Top of Data listing

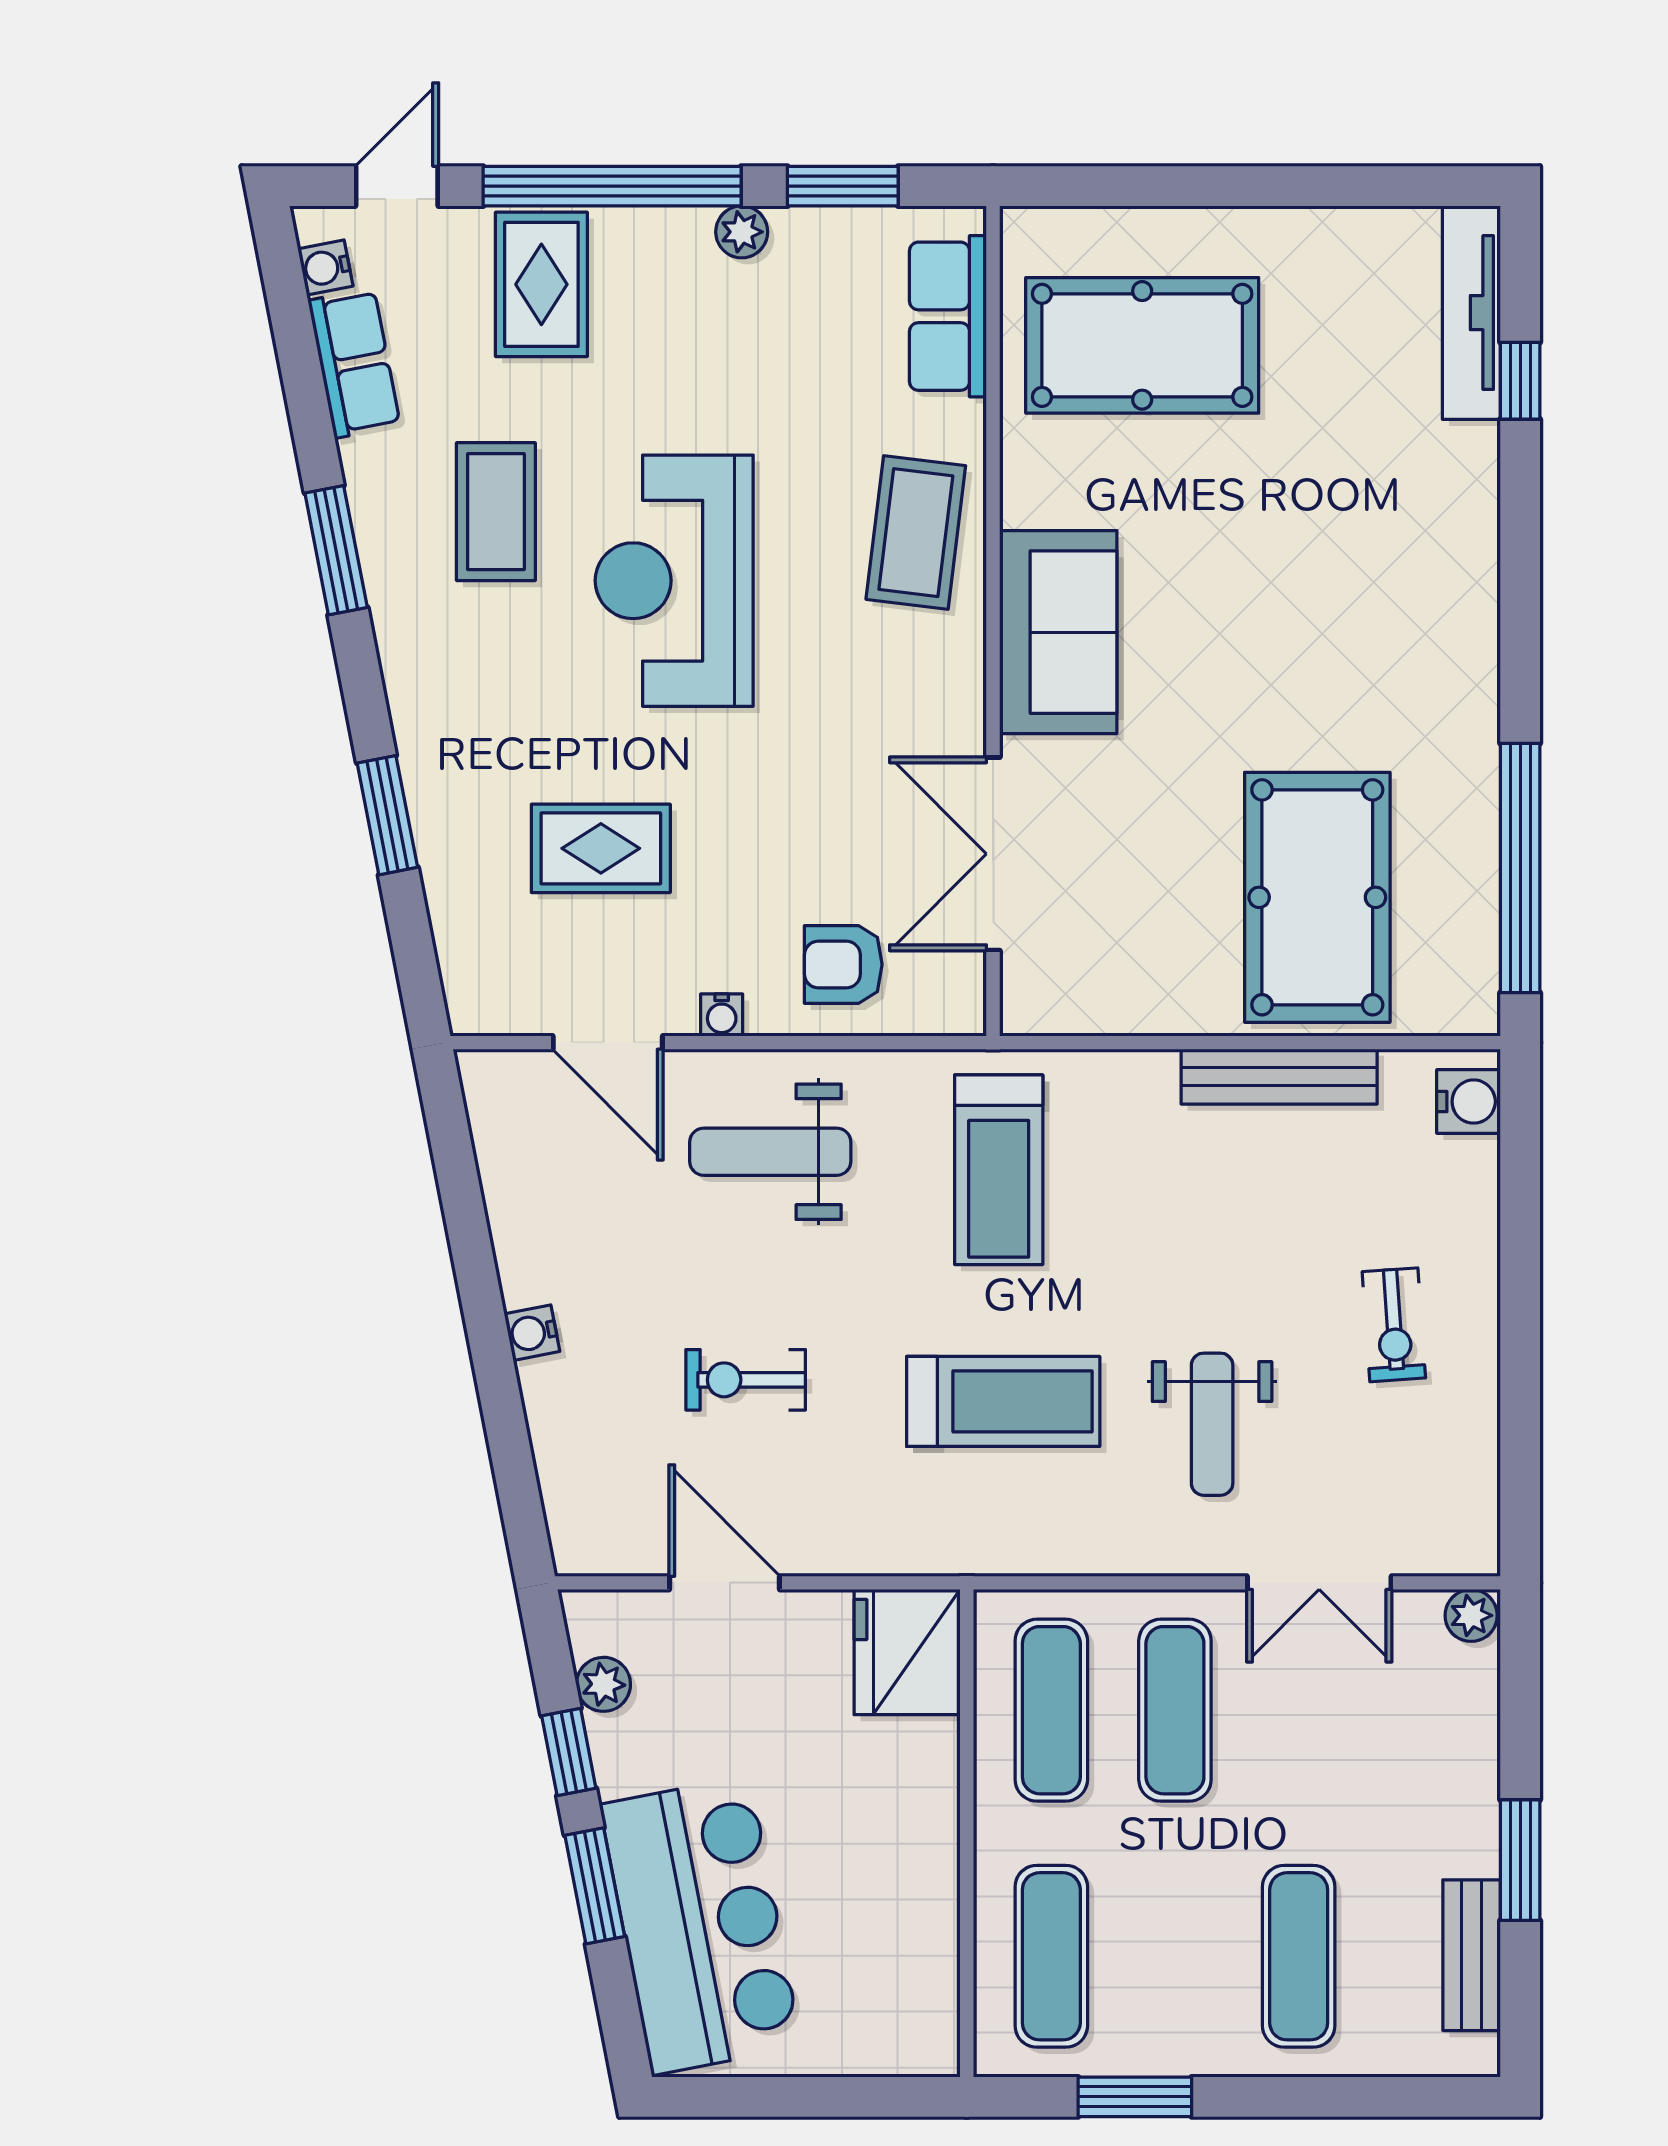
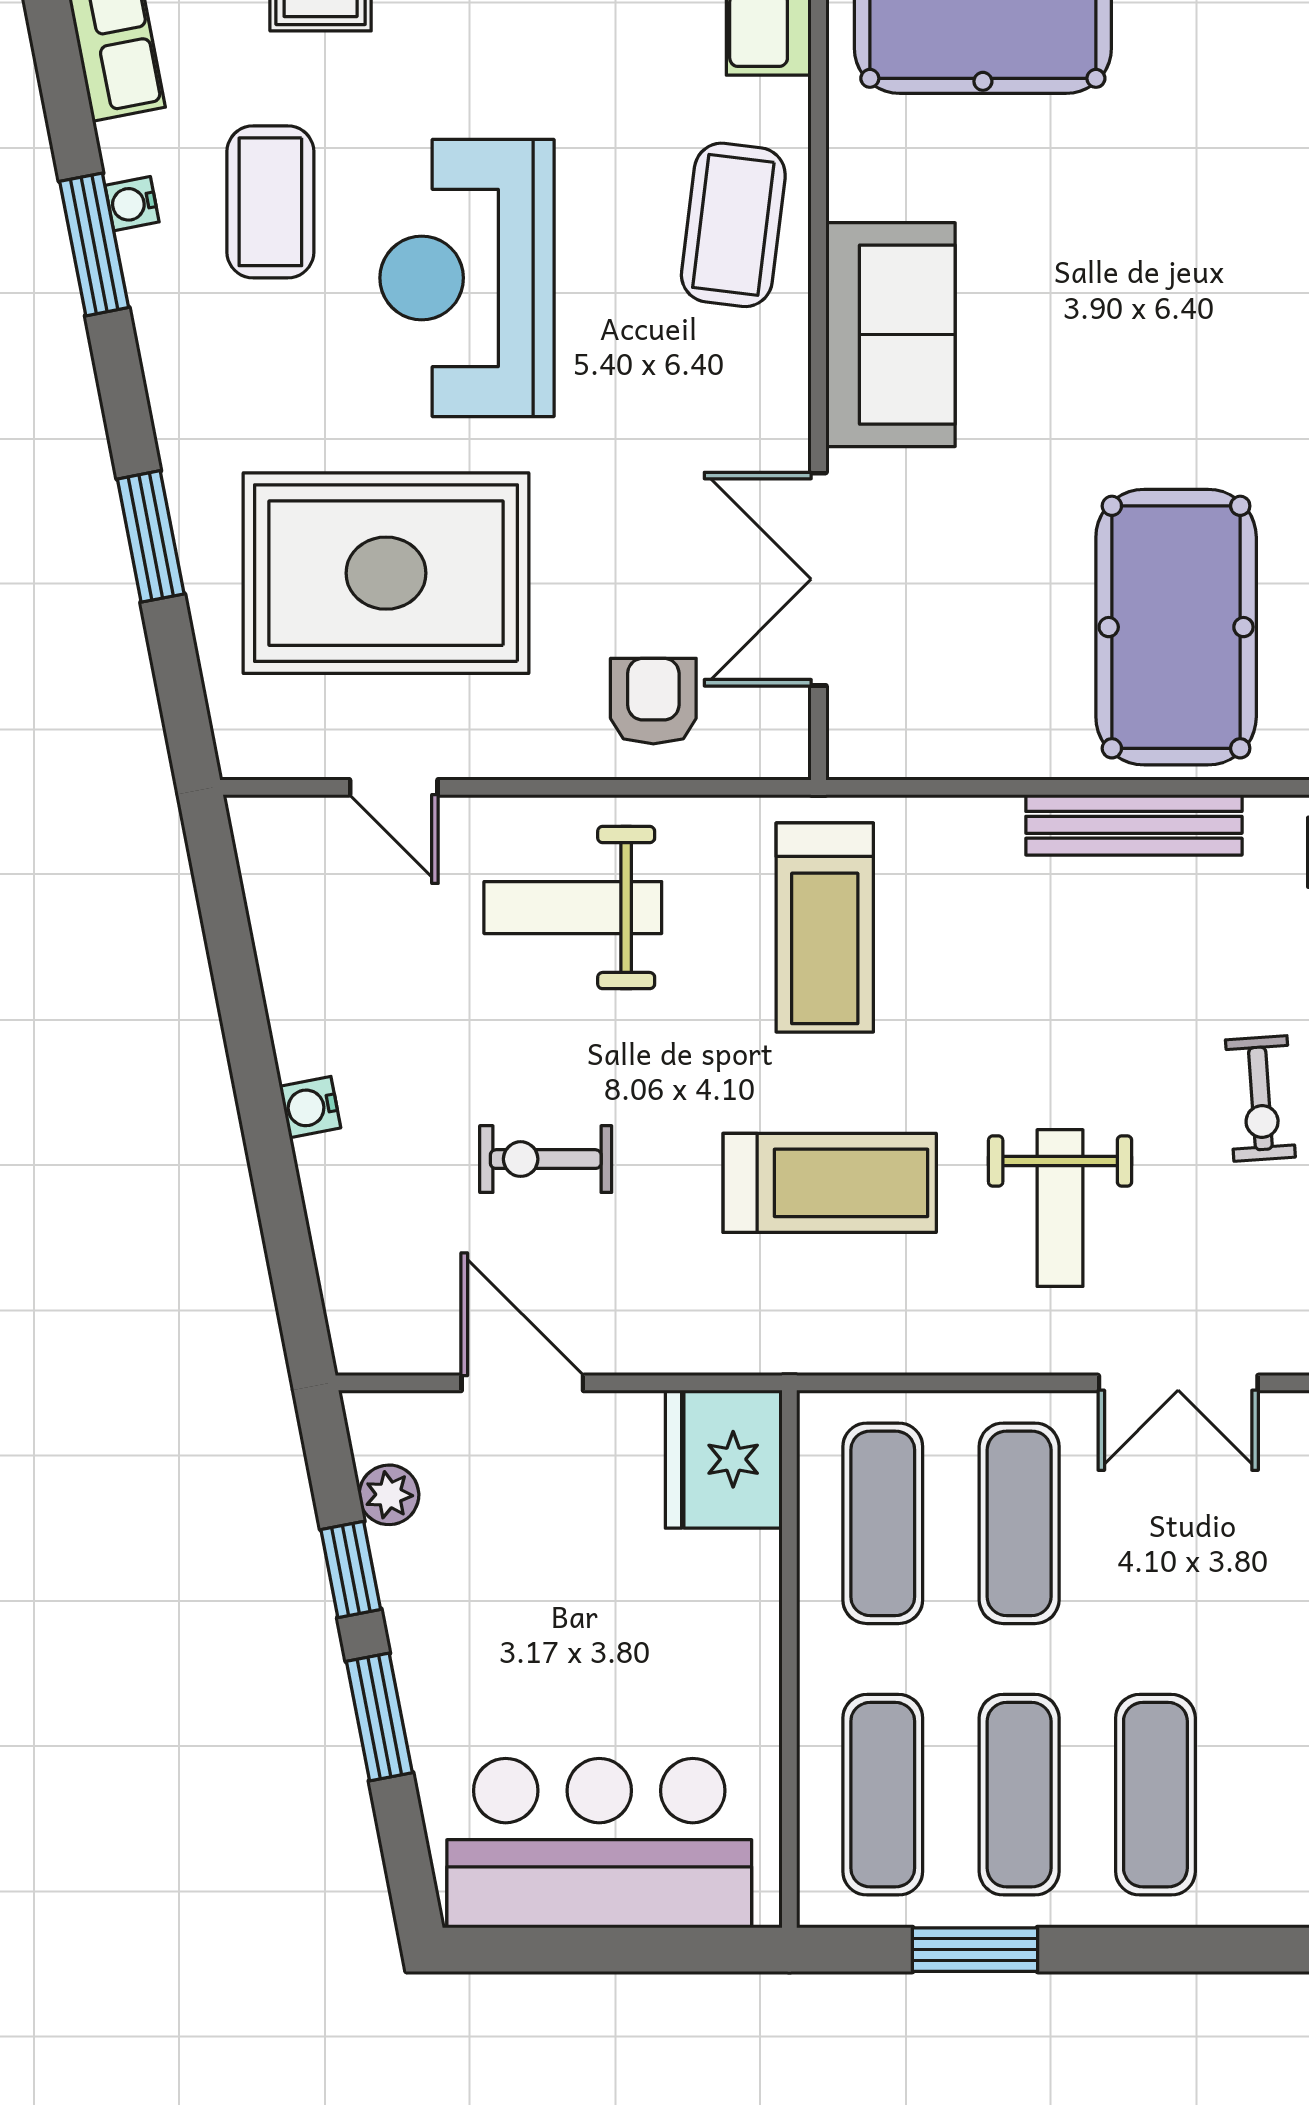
rug: (601, 848) -> (386, 573), width x1.86, depth x2.06
armchair: (843, 964) -> (653, 701), turned 90
water cooler: (722, 1015) -> (132, 204), moved, turned 79
door: (608, 1043) -> (394, 787), width x0.73
bar counter: (701, 1926) -> (599, 1843), moved, turned -79
exercise mat: (1175, 1956) -> (1019, 1795), added

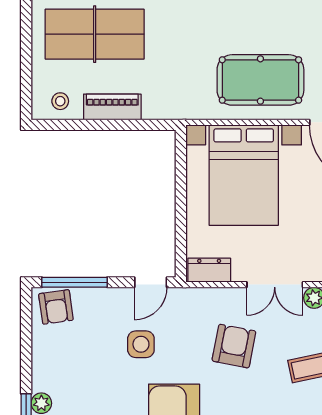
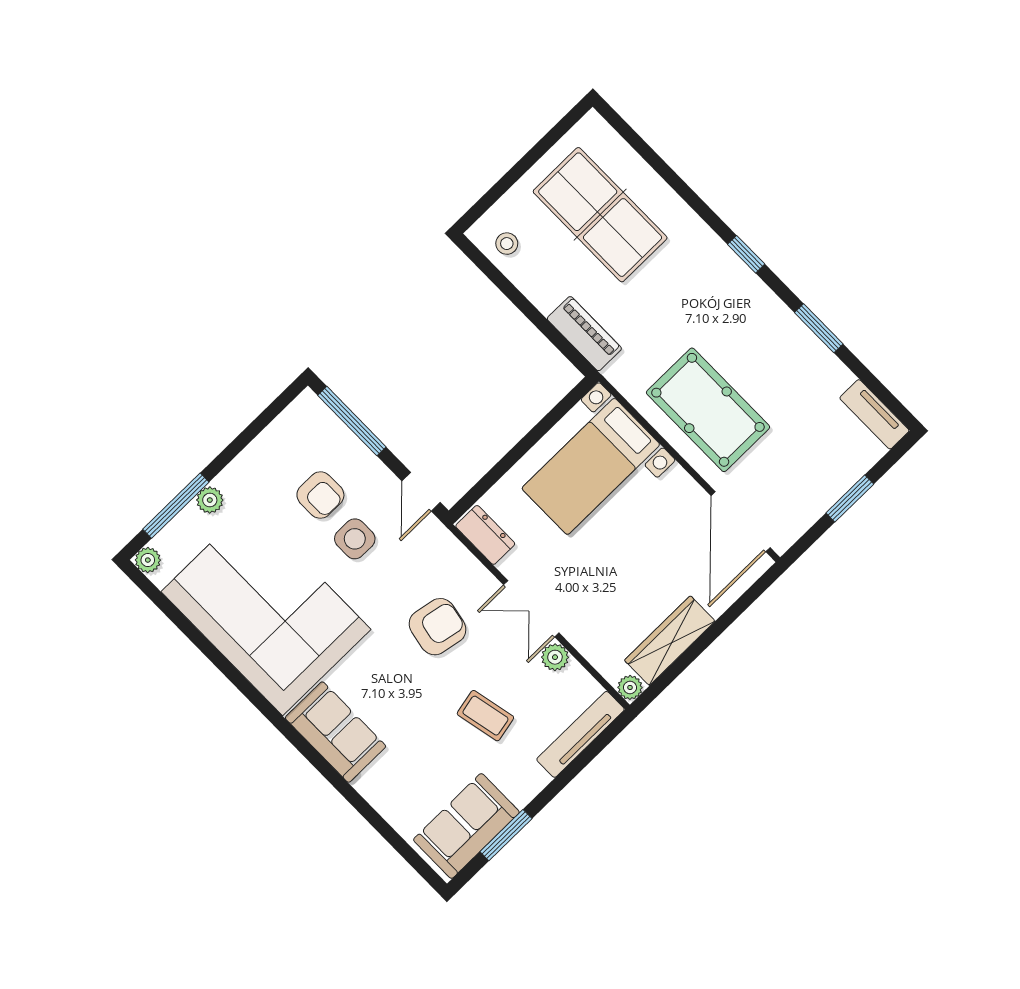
piano: (112, 107) -> (584, 334), moved
bed with nightstands: (244, 175) -> (591, 466), width x0.73
door: (151, 282) -> (421, 492), hinge flipped
armchair: (56, 307) -> (320, 495), moved, turned -82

Bottom of Data listing

### About this task
Using the material above, filter for lines holding "turned" and copy each one.

### Answer to this task
armchair: (843, 964) -> (653, 701), turned 90
water cooler: (722, 1015) -> (132, 204), moved, turned 79
bar counter: (701, 1926) -> (599, 1843), moved, turned -79
armchair: (56, 307) -> (320, 495), moved, turned -82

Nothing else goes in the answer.